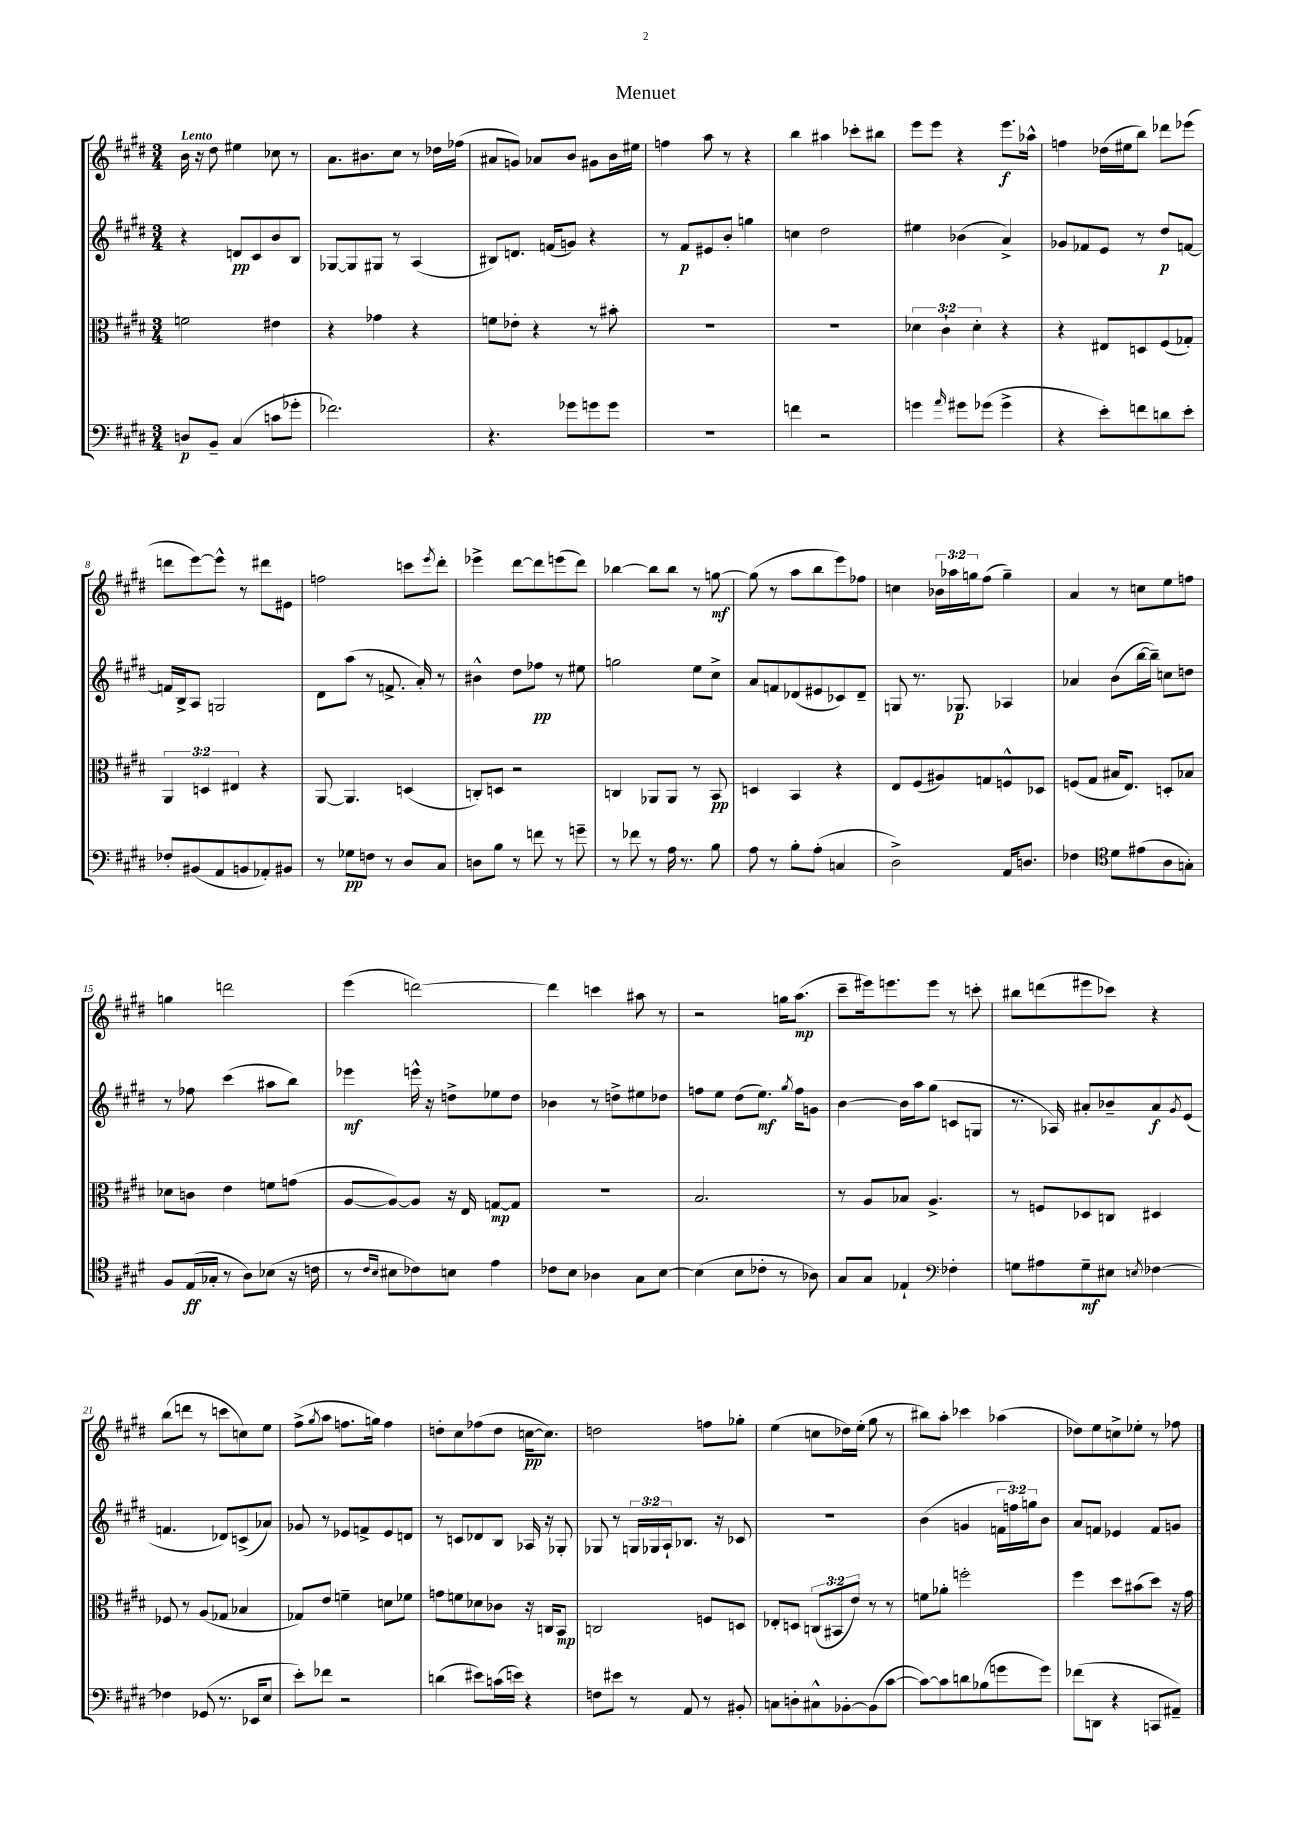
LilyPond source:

\header { title = "Menuet" }
<<
\new StaffGroup <<
\new Staff = "s0" {
    \clef treble \key e \major \numericTimeSignature \time 3/4 \override Staff.TupletNumber.text = #tuplet-number::calc-fraction-text \tempo "Lento"
    b'16 r16 dis''8 eis''4 ces''8 r8 |
    a'8. bis'8. cis''8 r8 des''16 fes''16( |
    ais'8 g'8) aes'8 b'8 gis'8 b'16 eis''16 |
    f''4 a''8 r8 r4 |
    b''4 ais''4 ces'''8-. bis''8 |
    e'''8 e'''8 r4 e'''8.\f aes''16-^ |
    f''4 des''16( eis''16 b''8) des'''8 ees'''8( |
    d'''8 e'''8~) e'''8-^ r8 dis'''8 eis'8 |
    f''2 c'''8 \acciaccatura { e'''8 } dis'''8-. |
    ees'''4-> dis'''8~ dis'''8 e'''8( dis'''8) |
    bes''4~ bes''8 bes''8 r8 g''8~\mf |
    g''8( r8 a''8 b''8 e'''8) fes''8 |
    c''4 \tuplet 3/2 { bes'16 aes''16 g''16 } fis''8( g''4--) |
    a'4 r8 c''8 e''8 f''8 |
    g''4 d'''2 |
    e'''4( d'''2~) |
    d'''4 c'''4 ais''8 r8 |
    r2 g''16 a''8.\mp( |
    cis'''8-- eis'''16) e'''8. e'''8 r8 c'''8-. |
    bis''8 d'''8( eis'''8 ces'''8) r4 |
    b''8( d'''8 r8 c'''8 c''8) e''8 |
    fis''8->( \acciaccatura { gis''8 } a''8 f''8. g''16) f''4 |
    d''8-. cis''8 fes''8( d''8 c''16~\pp c''8.) |
    d''2 f''8 ges''8-. |
    e''4( c''8 des''16) e''16-.( gis''8 r8 |
    bis''8) a''8-. ces'''4 aes''4( |
    des''8) e''8 c''8-> ees''8-. r8 fes''8 \bar "|." |
}
\new Staff = "s1" {
    \clef treble \key e \major \numericTimeSignature \time 3/4 \override Staff.TupletNumber.text = #tuplet-number::calc-fraction-text
    r4 d'8\pp cis'8 b'8 b8 |
    ges8~ ges8 gis8 r8 a4( |
    bis8) d'8. f'16( g'8) r4 |
    r8 fis'8\p eis'8 b'8-. g''4 |
    c''4 dis''2 |
    eis''4 bes'4( a'4->) |
    ges'8 fes'8 e'8 r8 dis''8\p f'8~ |
    f'16 b16-> a8 g2 |
    dis'8 a''8( r8 f'8.-> a'16-.) r8 |
    bis'4-^ dis''8 fes''8\pp r8 eis''8 |
    g''2 e''8 cis''8-> |
    a'8 f'8 des'8( eis'8 ces'8) des'8-- |
    g8 r8. ges8.\p aes4 |
    aes'4 b'8( b''16~ b''16--) c''8 d''8 |
    r8 fes''8 cis'''4( ais''8 b''8) |
    ees'''4\mf e'''16-^ r16 d''8-> ees''8 d''8 |
    bes'4 r8 d''8-> eis''8 des''8 |
    f''8 e''8 dis''8( e''8.\mf) \acciaccatura { gis''8 } f''16 g'8 |
    b'4~ b'16 a''16 gis''8( c'8 g8 |
    r8. aes16) ais'8-. bes'8-- ais'8\f \acciaccatura { gis'8 } e'8( |
    f'4. des'8) c'8->( aes'8) |
    ges'8 r8 ees'8 f'8-> ees'8 d'8 |
    r8 c'8 des'8 b8 aes16 r16 ges8-. |
    ges8 r8 \tuplet 3/2 { g16 ges16 a16-! } bes8. r16 ces'8 |
    R2. |
    b'4( g'4 \tuplet 3/2 { f'16 f''16) g''16 } b'8 |
    a'8 f'8 ees'4 f'8 g'8 \bar "|." |
}
\new Staff = "s2" {
    \clef alto \key e \major \numericTimeSignature \time 3/4 \override Staff.TupletNumber.text = #tuplet-number::calc-fraction-text
    f'2 eis'4 |
    r4 ges'4 r4 |
    f'8 ees'8-. r4 r8 bis'8-. |
    R2. |
    R2. |
    \tuplet 3/2 { des'4 cis'4-! des'4-. } r4 |
    r4 eis8 d8 fis8( ges8-.) |
    \tuplet 3/2 { a,4 d4 eis4 } r4 |
    a,8~ a,4. d4( |
    c8-.) d8 r2 |
    c4 aes,8 aes,8 r8 b,8\pp |
    d4 b,4 r4 |
    e8 fis8( ais8) g8 f8-^ des8 |
    f8( gis8 bis16 e8.) d8-. bes8 |
    des'8 c'8 e'4 f'8 g'8( |
    a8~ a8~) a8 r16 e16 g8~\mp g8 |
    R2. |
    b2. |
    r8 a8 bes8 a4.-> |
    r8 f8 des8 c8 dis4 |
    fes8 r8 a8( ges8 bes4 |
    ges8) e'8 f'4-- d'8 fes'8 |
    g'8 f'8 des'8 ces'8 r16 c16 b,8\mp |
    c2 f8 d8 |
    ees8-. d8 \tuplet 3/2 { c8( bis,8 e'8) } r8 r8 |
    f'8 aes'8-. f''2-. |
    fis''4 dis''8 bis'8( dis''8) r16 gis'16 \bar "|." |
}
\new Staff = "s3" {
    \clef bass \key e \major \numericTimeSignature \time 3/4
    d8\p b,8-- cis4( c'8 ges'8-. |
    fes'2.) |
    r4. ges'8 g'8 g'8 |
    R2. |
    f'4 r2 |
    g'4 \grace { a'16 } gis'8 ges'8( ges'4-> |
    r4 e'8-.) f'8 d'8 e'8-. |
    fes8-. bis,8( a,8 b,8 aes,8-.) bis,8 |
    r8 ges8\pp f8 r8 dis8 cis8 |
    d8 b8 r8 f'8 r8 g'8-- |
    r8 fes'8 r8 a16 r8. b8 |
    a8 r8 b8-. a8-.( c4 |
    dis2->) a,16 d8. |
    fes4 \clef tenor dis'8 eis'8( a8 g8-.) |
    fis8 e16\ff( ges16-. r8 a8) bes8( r16 c'16 |
    r8 \grace { cis'16 b16 } bis8 ces'8) b8 e'4 |
    ces'8 b8 aes4 gis8 b8~ |
    b4( b8 ces'8-. r8 aes8) |
    gis8 gis8 ees4-! \clef bass fes4-. |
    g8 ais8 g8--\mf eis8 \acciaccatura { e8 } fes4~ |
    fes4 ges,8( r8. ees,16 e8 |
    e'8-.) fes'8 r2 |
    d'4( eis'8) c'16( e'16) r4 |
    f8 eis'8 r8 a,8 r8 bis,8-. |
    c8 d8-. cis8-^ bes,8~-. bes,8( cis'8~ |
    cis'8~) cis'8 d'8 bes8( g'8 g'8) |
    fes'8( d,8 r4 c,8 ais,8--) \bar "|." |
}
>>
>>
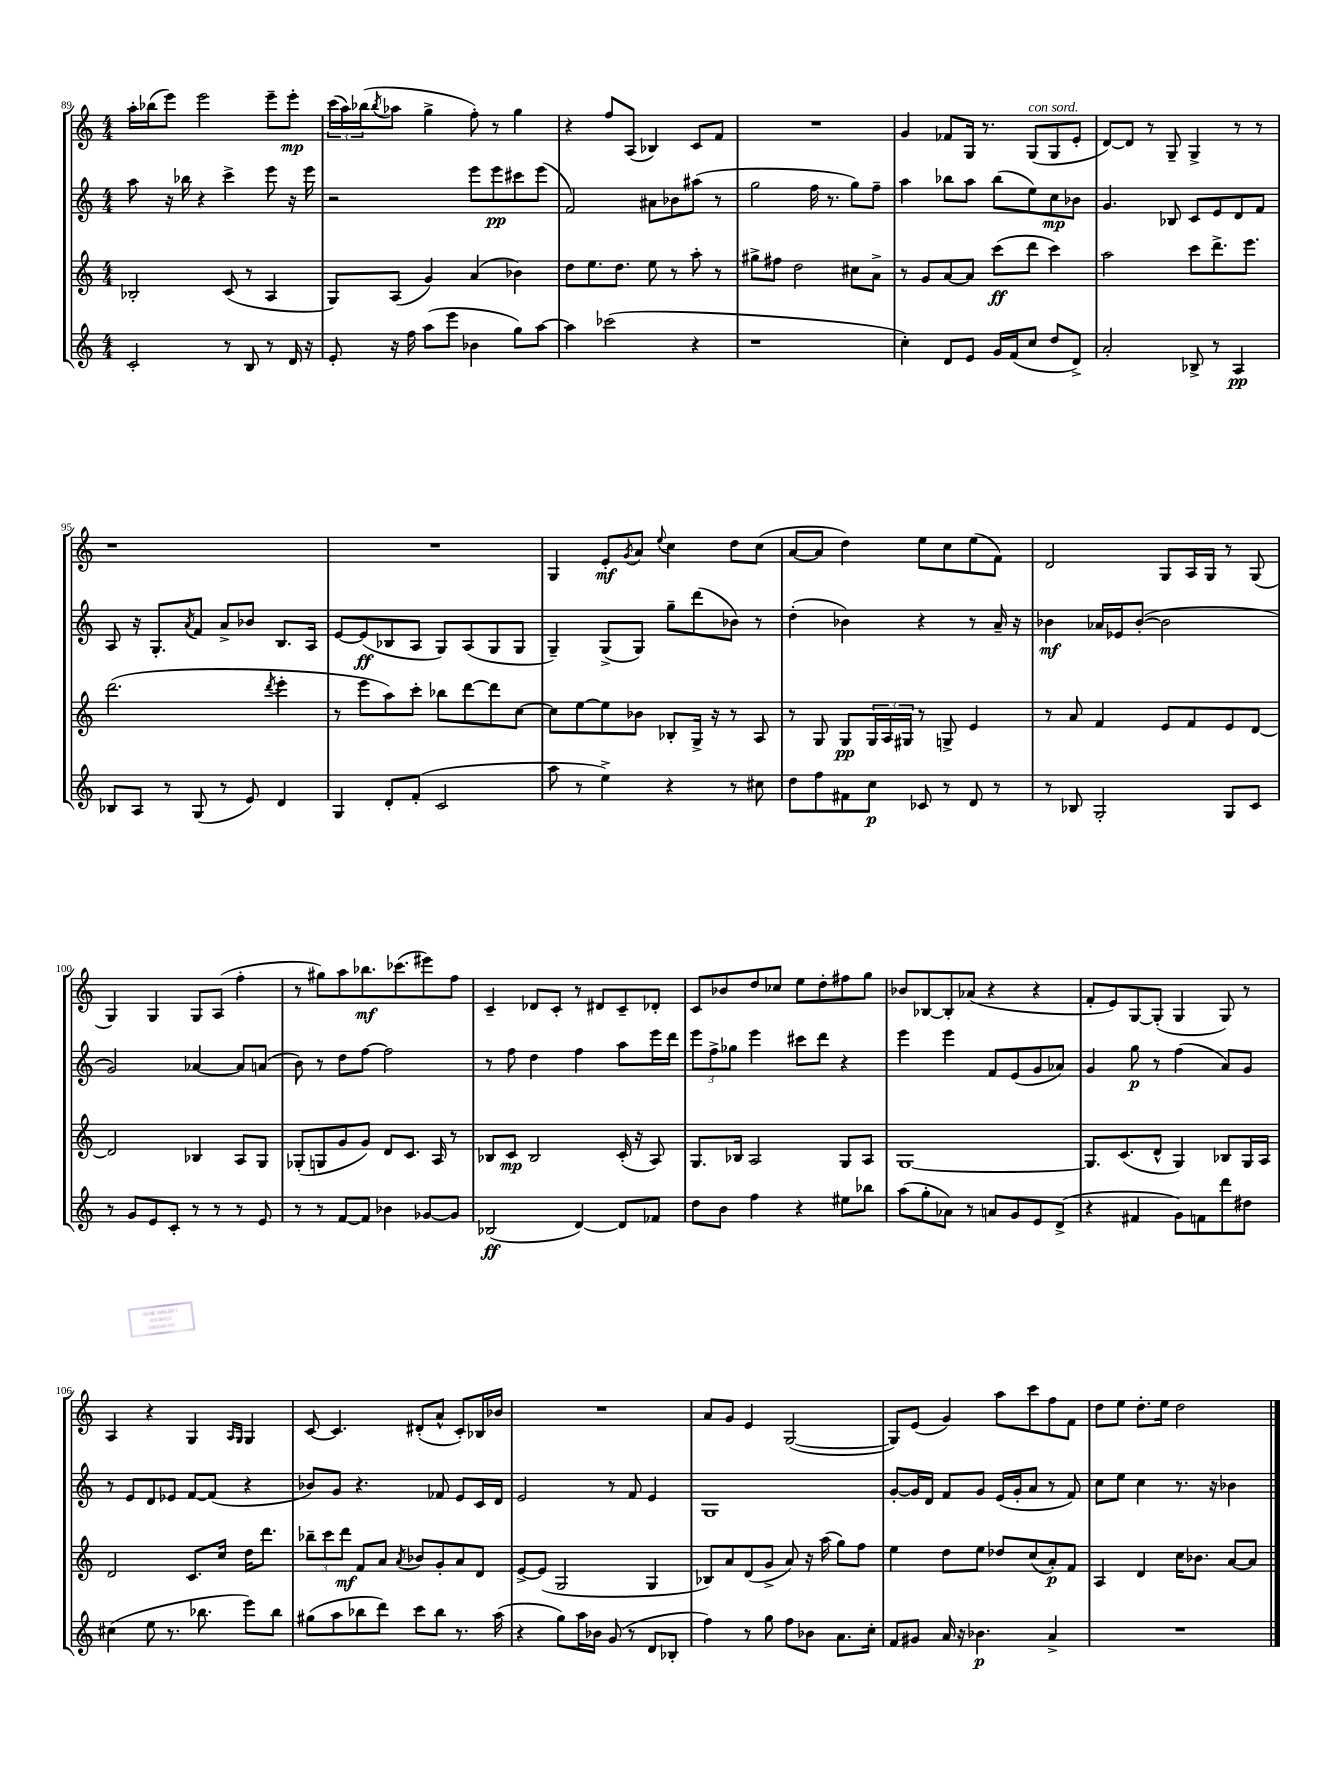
<<
\new StaffGroup <<
\new Staff = "s0" {
    \clef treble \key c \major \numericTimeSignature \time 4/4
    a''16-. bes''16( e'''8) e'''2 e'''8-- e'''8-.\mp |
    \tuplet 3/2 { c'''16( a''16) bes''16( } \acciaccatura { bes''8 } aes''8 g''4-> f''8-.) r8 g''4 |
    r4 f''8 a8( bes4) c'8 f'8 |
    R1 |
    g'4 fes'8 g16 r8. g8^\markup { \italic "con sord." }( g8 e'8-. |
    d'8~) d'8 r8 g8-- g4-> r8 r8 |
    r1 |
    R1 |
    g4 e'8-.\mf \acciaccatura { g'8 } a'8 \appoggiatura { e''8 } c''4 d''8 c''8( |
    a'8~ a'8 d''4) e''8 c''8 e''8( f'8) |
    d'2 g8 a16 g16 r8 g8( |
    g4) g4 g8 a8( f''4-. |
    r8 gis''8) a''8 bes''8.\mf ces'''8.( eis'''8) f''8 |
    c'4-- des'8 c'8-. r8 dis'8 c'8-- des'8-. |
    c'8 bes'8 d''8 ces''8 e''8 d''8-. fis''8 g''8 |
    bes'8 bes8~ bes8-. aes'8( r4 r4 |
    f'8-. e'8) g8~ g8-.( g4 g8) r8 |
    a4 r4 g4 \grace { a16 g16 } g4 |
    c'8~ c'4. dis'8-.( a'8-^ c'8-.) bes16 bes'16 |
    R1 |
    a'8 g'8 e'4 g2~( |
    g8) e'8( g'4) a''8 c'''8 f''8 f'8 |
    d''8 e''8 d''8.-. e''16 d''2 \bar "|." |
}
\new Staff = "s1" {
    \clef treble \key c \major \numericTimeSignature \time 4/4
    a''8 r16 bes''16 r4 c'''4-> e'''8 r16 e'''16 |
    r2 e'''8 e'''8\pp cis'''8 e'''8( |
    f'2) ais'8 bes'8 ais''8( r8 |
    g''2 f''16 r8. g''8) f''8-- |
    a''4 bes''8 a''8 bes''8( e''8) c''8\mp bes'8 |
    g'4. bes8 c'8 e'8 d'8 f'8 |
    a8 r16 g8.-. \acciaccatura { a'8 } f'8 a'8-> bes'8 b8. a16 |
    e'8~ e'8\ff( bes8 a8 g8) a8( g8 g8 |
    g4--) g8->( g8) g''8-- d'''8( bes'8) r8 |
    d''4-.( bes'4) r4 r8 a'16-- r16 |
    bes'4\mf aes'16 ees'16 bes'8~-.( bes'2 |
    g'2) aes'4~ aes'8 a'8( |
    b'8) r8 d''8 f''8~ f''2 |
    r8 f''8 d''4 f''4 a''8 e'''16 d'''16 |
    \tuplet 3/2 { e'''8 f''8-> ges''8 } e'''4 cis'''8 d'''8 r4 |
    e'''4 e'''4 f'8 e'8( g'8 aes'8) |
    g'4 g''8\p r8 f''4( a'8) g'8 |
    r8 e'8 d'8 ees'8 f'8~ f'8( r4 |
    bes'8) g'8 r4. fes'8 e'8 c'16 d'16 |
    e'2 r8 f'8 e'4 |
    g1 |
    g'8~-. g'16 d'16 f'8 g'8 e'16( g'16-. a'8 r8 f'8) |
    c''8 e''8 c''4 r8. r16 bes'4 \bar "|." |
}
\new Staff = "s2" {
    \clef treble \key c \major \numericTimeSignature \time 4/4
    bes2-. c'8( r8 a4 |
    g8) a8( g'4) a'4( bes'4) |
    d''8 e''8. d''8. e''8 r8 a''8-. r8 |
    gis''8-> fis''8 d''2 cis''8 a'8-> |
    r8 g'8 a'8~ a'8 c'''8\ff( d'''8 c'''4) |
    a''2 c'''8 d'''8.-> e'''8. |
    d'''2.( \acciaccatura { d'''8 } e'''4-. |
    r8 e'''8 a''8) c'''8-. bes''8 d'''8~ d'''8 c''8~ |
    c''8 e''8~ e''8 bes'8 bes8-. g16-> r16 r8 a8 |
    r8 g8 g8\pp \tuplet 3/2 { g16 a16 gis16 } r8 g8-> e'4 |
    r8 a'8 f'4 e'8 f'8 e'8 d'8~ |
    d'2 bes4 a8 g8 |
    ges8-.( g8 g'8 g'8) d'8 c'8. a16 r8 |
    bes8 c'8\mp bes2 c'16-.( r16 a8) |
    g8. bes16 a2 g8 a8 |
    g1~ |
    g8. c'8.( d'8-^ g4) bes8 g16 a16 |
    d'2 c'8. c''16 d''16 d'''8. |
    \tuplet 3/2 { bes''8-- c'''8 d'''8\mf } f'8 a'8 \acciaccatura { a'8 } bes'8 g'8-. a'8 d'8 |
    e'8~-> e'8( g2 g4 |
    bes8) a'8 d'8( g'8-> a'8) r16 a''16( g''8) f''8 |
    e''4 d''8 e''8 des''8 c''8( a'8-.\p) f'8 |
    a4 d'4 c''16 bes'8. a'8~ a'8 \bar "|." |
}
\new Staff = "s3" {
    \clef treble \key c \major \numericTimeSignature \time 4/4
    c'2-. r8 b8 r8 d'16 r16 |
    e'8-. r16 f''16 a''8( e'''8 bes'4 g''8) a''8~ |
    a''4 ces'''2( r4 |
    r1 |
    c''4-.) d'8 e'8 g'16 f'16( c''8 d''8 d'8->) |
    a'2-. bes8-> r8 a4\pp |
    bes8 a8 r8 g8( r8 e'8) d'4 |
    g4 d'8-. f'8-.( c'2 |
    a''8 r8 e''4->) r4 r8 cis''8 |
    d''8 f''8 fis'8 c''8\p ces'8 r8 d'8 r8 |
    r8 bes8 g2-. g8 c'8 |
    r8 g'8 e'8 c'8-. r8 r8 r8 e'8 |
    r8 r8 f'8~ f'8 bes'4 ges'8~ ges'8 |
    bes2\ff( d'4~) d'8 fes'8 |
    d''8 b'8 f''4 r4 eis''8 bes''8 |
    a''8( g''8-. aes'8) r8 a'8 g'8 e'8 d'8->( |
    r4 fis'4 g'8) f'8 d'''8 dis''8 |
    cis''4( e''8 r8. bes''8. e'''8) bes''8 |
    gis''8( a''8 bes''8 d'''8) c'''8 bes''8 r8. a''16( |
    r4 g''8) a''16 bes'16 g'8( r8 d'8 bes8-. |
    f''4) r8 g''8 f''8 bes'8 a'8. c''16-. |
    f'8 gis'8 a'16 r16 bes'4.\p a'4-> |
    R1 \bar "|." |
}
>>
>>
\layout { \context { \Score currentBarNumber = #89 } }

......

[Aim of the task]
Gather every line from the rows above that contains the string "TupletNumber", matching case exactly.

[Solution for this task]
    \clef treble \key e \major \numericTimeSignature \time 3/4 \override Staff.TupletNumber.text = #tuplet-number::calc-fraction-text \tempo "Lento"
    \clef treble \key e \major \numericTimeSignature \time 3/4 \override Staff.TupletNumber.text = #tuplet-number::calc-fraction-text
    \clef alto \key e \major \numericTimeSignature \time 3/4 \override Staff.TupletNumber.text = #tuplet-number::calc-fraction-text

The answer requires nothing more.